- _JOB ITEM_:
An exact copy of every record below is needed, with all pictures removed.

- _RECORDS FOR THIS EXERCISE_:
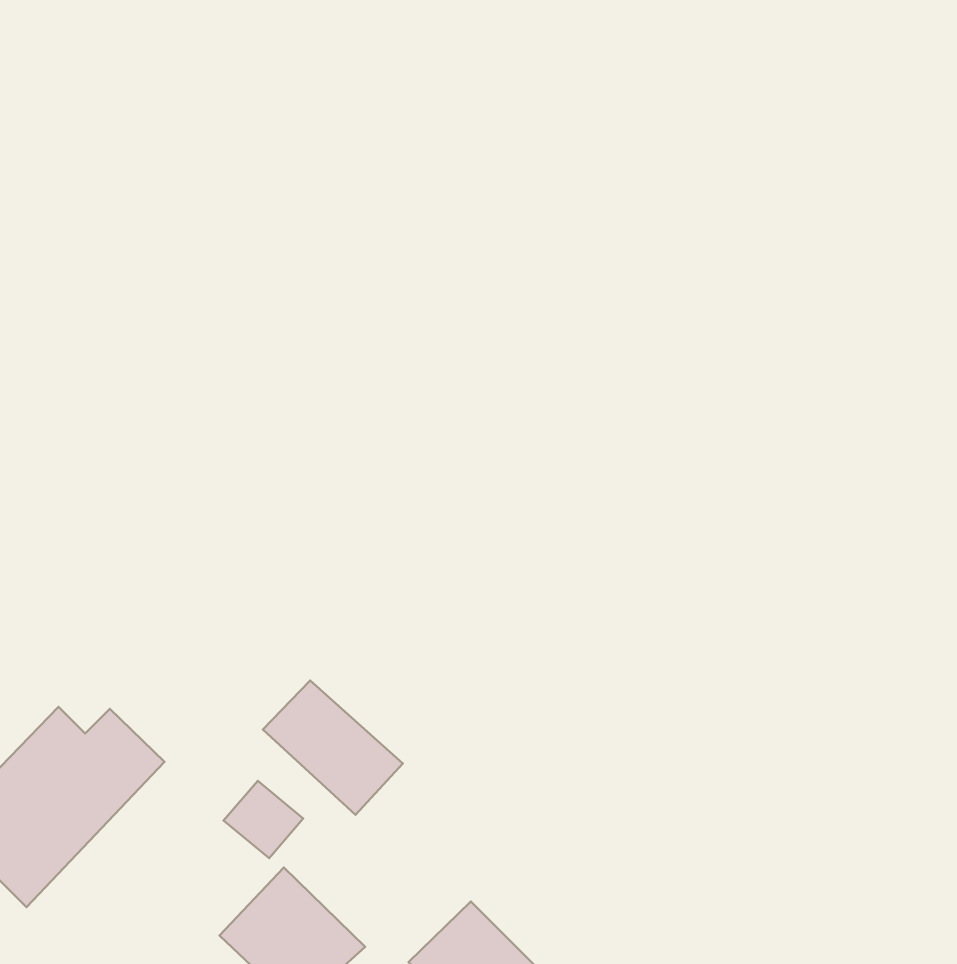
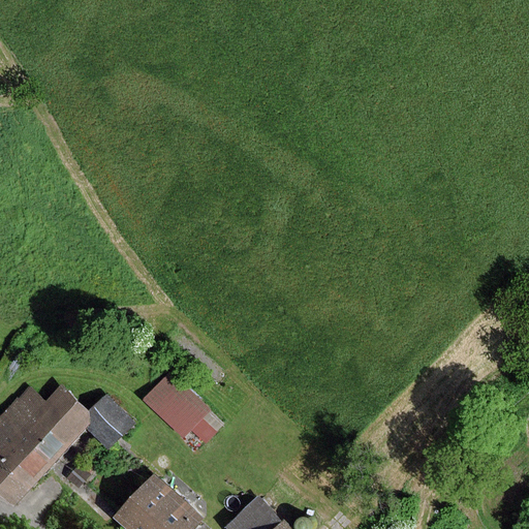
building: [224,781,303,858] -> [87,403,130,445]

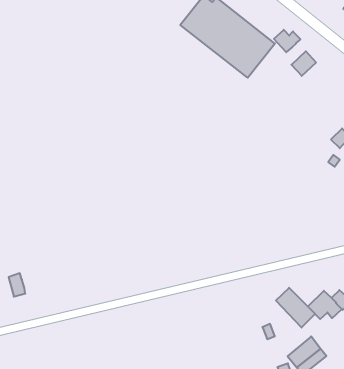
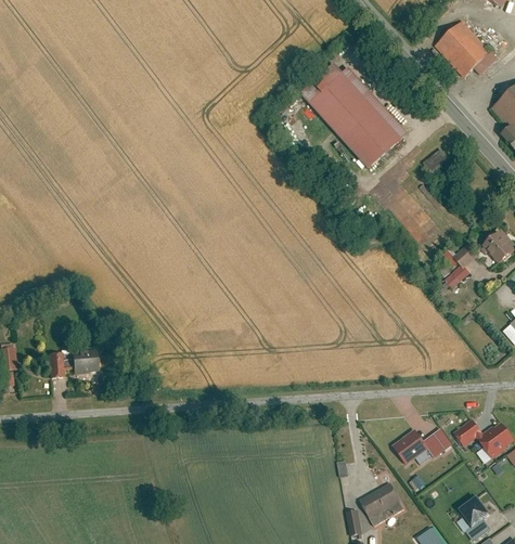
building: [274,30,300,52] -> none
building: none -> [64,350,101,376]
building: [276,288,315,328] -> none

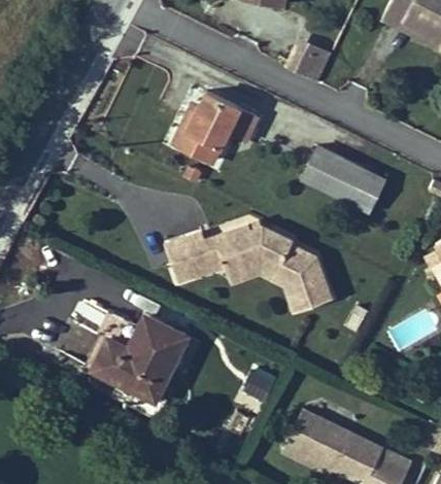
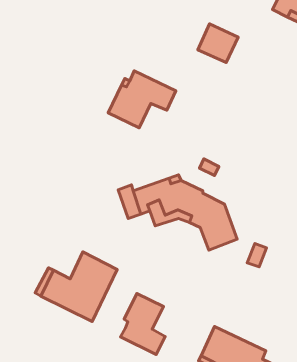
building: [301,147,382,213] -> none
building: [166,240,199,282] -> none
building: none -> [120,293,165,355]

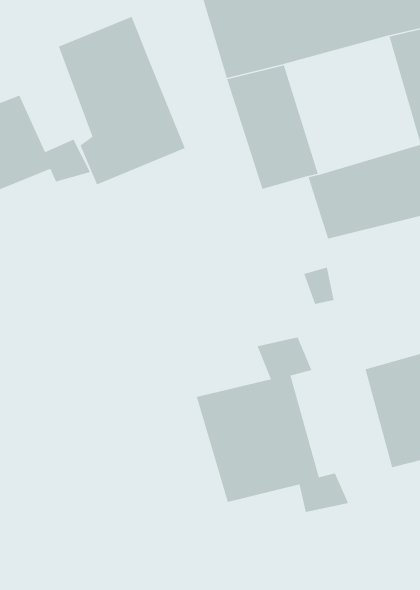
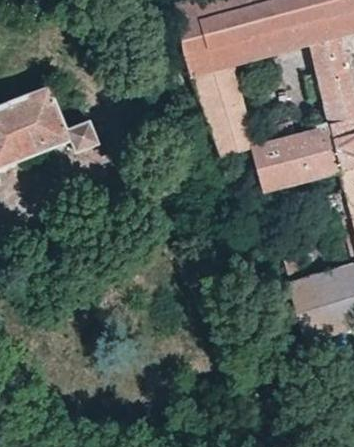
building: [58,16,186,185] -> none
building: [196,336,349,513] -> none

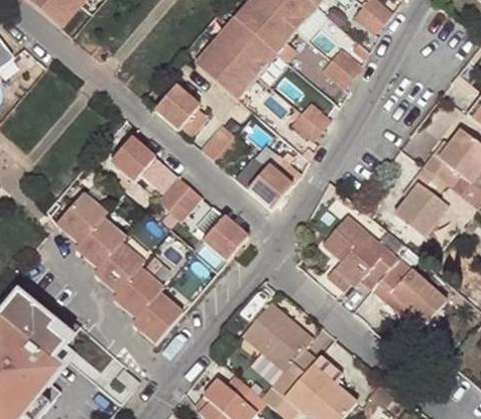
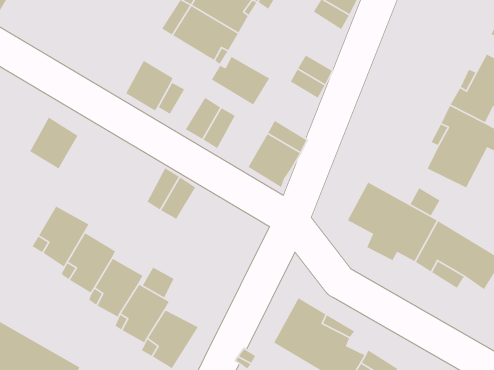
building: none -> [211,56,270,106]
building: [112,136,155,181] -> [29,116,79,169]
building: [203,216,246,260] -> none

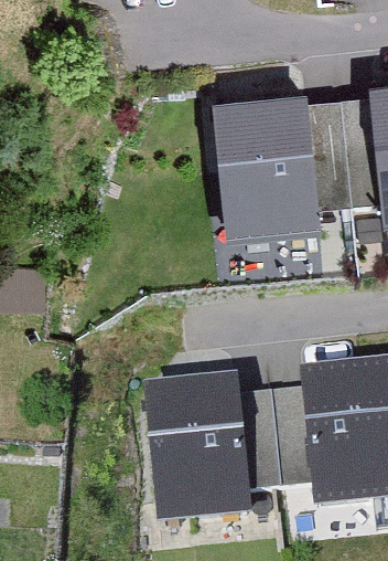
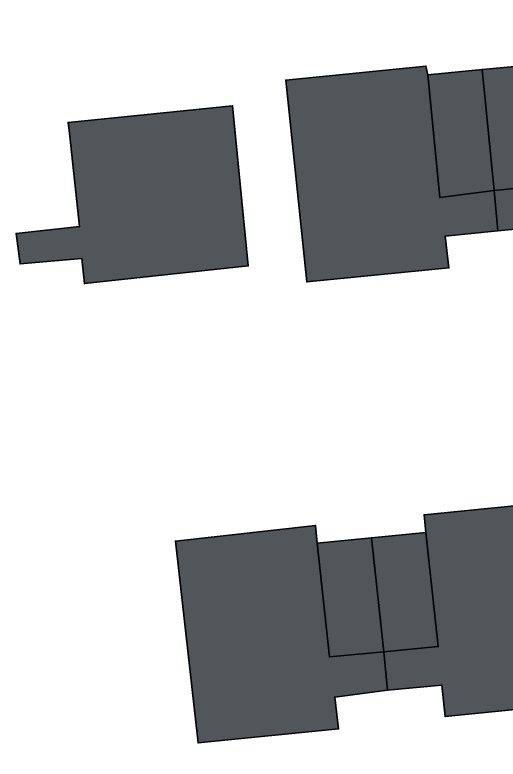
building: none -> [16,106,248,284]

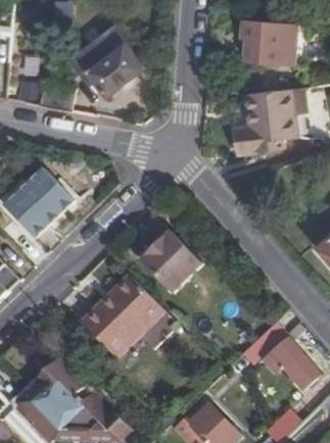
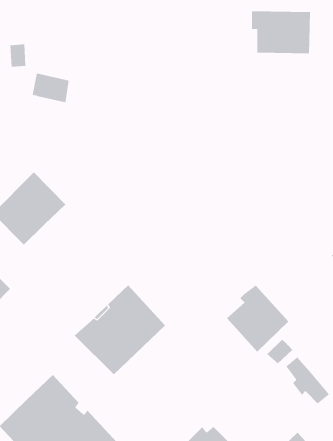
building: [69,23,145,94] -> none
building: [233,88,302,155] -> none
building: [147,228,205,290] -> [226,285,289,353]

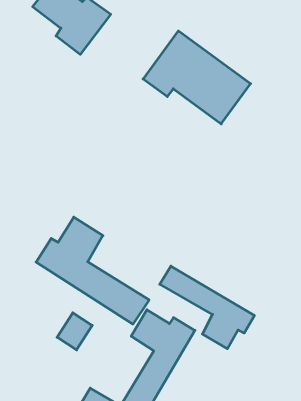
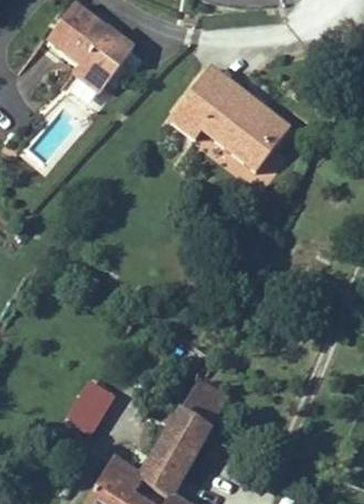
building: [36,217,149,324] -> none
building: [160,266,254,349] -> none

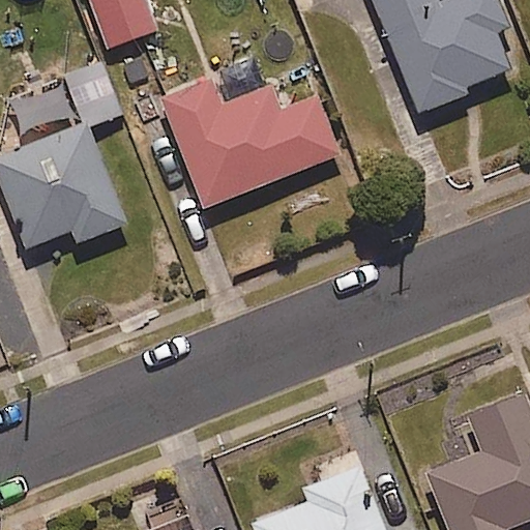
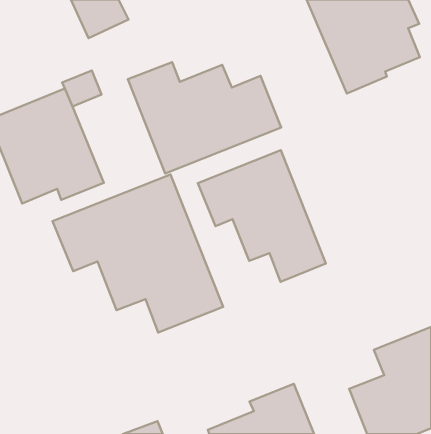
building: none -> [198,150,326,282]
building: none -> [52,174,223,333]

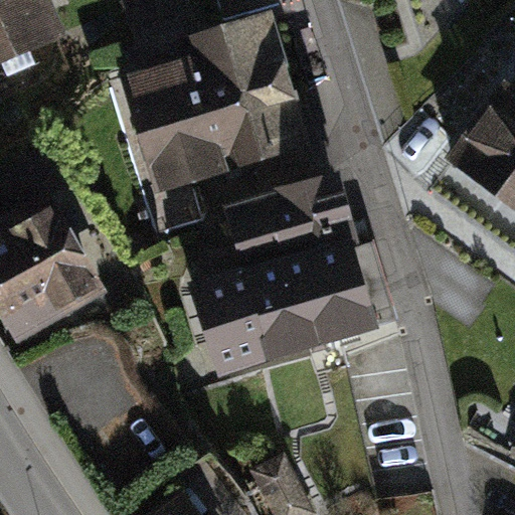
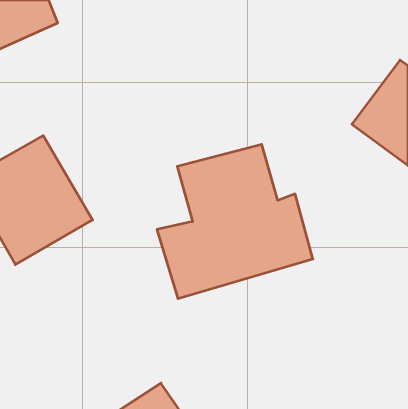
building: [121,27,297,235] -> none

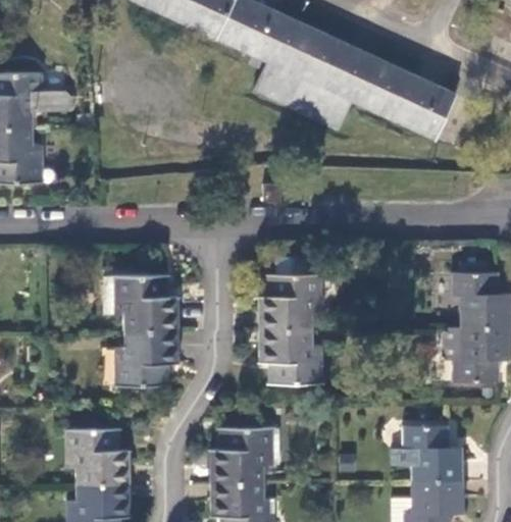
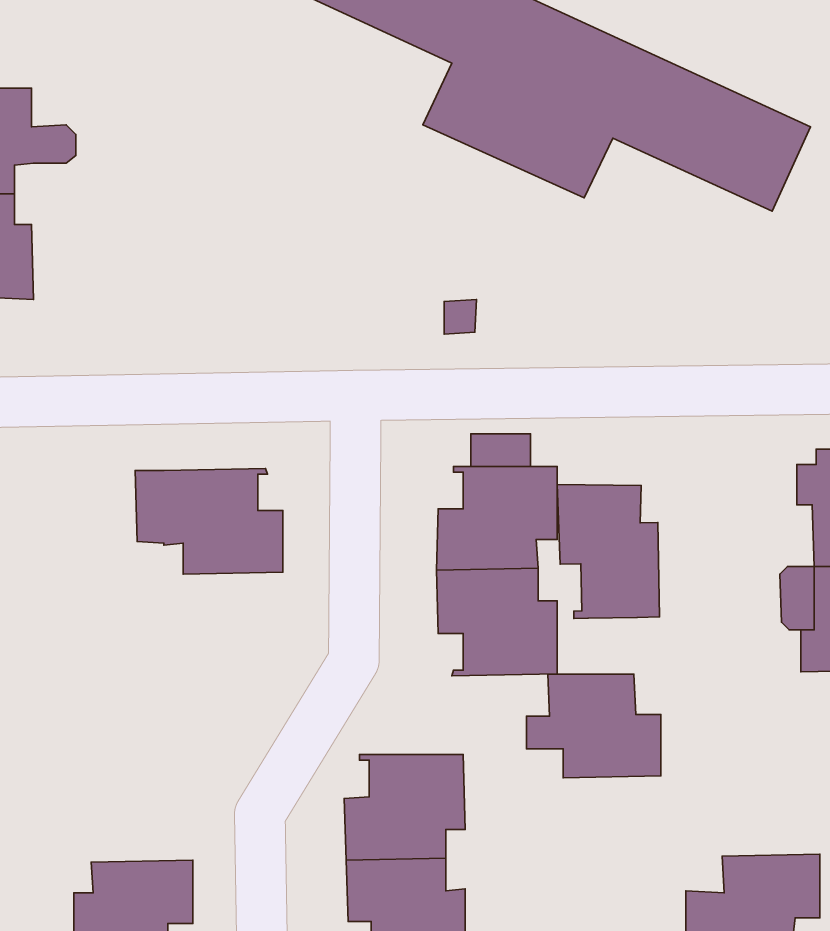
building: none -> [557,485,659,619]
building: [115,329,177,385] -> none
building: [392,425,463,480] -> [527,674,661,778]
building: [65,428,130,483] -> none

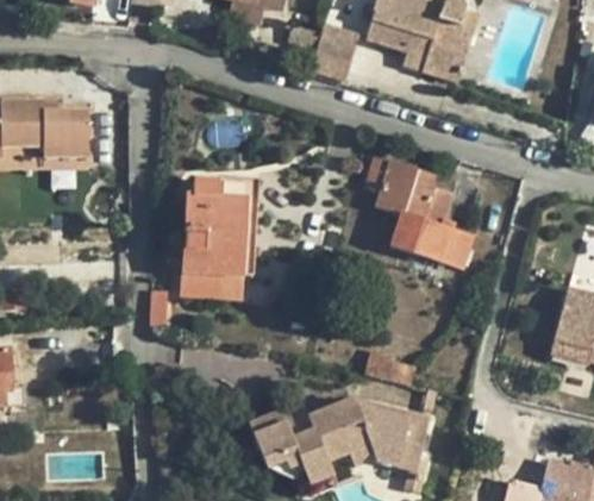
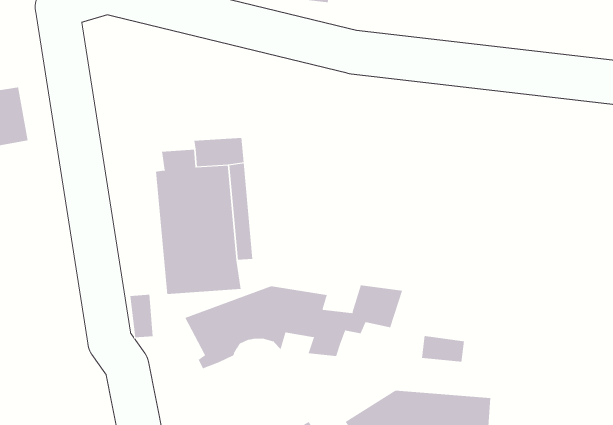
building: [364,156,474,268] -> none
building: none -> [184,284,403,369]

- _ANSWER FOR THIS EXERCISE_:
building: [224,781,303,858] -> [87,403,130,445]

building: [274,30,300,52] -> none
building: none -> [64,350,101,376]
building: [276,288,315,328] -> none

building: [301,147,382,213] -> none
building: [166,240,199,282] -> none
building: none -> [120,293,165,355]

building: [58,16,186,185] -> none
building: [196,336,349,513] -> none

building: none -> [211,56,270,106]
building: [112,136,155,181] -> [29,116,79,169]
building: [203,216,246,260] -> none

building: none -> [16,106,248,284]

building: [69,23,145,94] -> none
building: [233,88,302,155] -> none
building: [147,228,205,290] -> [226,285,289,353]

building: [36,217,149,324] -> none
building: [160,266,254,349] -> none

building: none -> [198,150,326,282]
building: none -> [52,174,223,333]

building: [121,27,297,235] -> none

building: none -> [557,485,659,619]
building: [115,329,177,385] -> none
building: [392,425,463,480] -> [527,674,661,778]
building: [65,428,130,483] -> none

building: [364,156,474,268] -> none
building: none -> [184,284,403,369]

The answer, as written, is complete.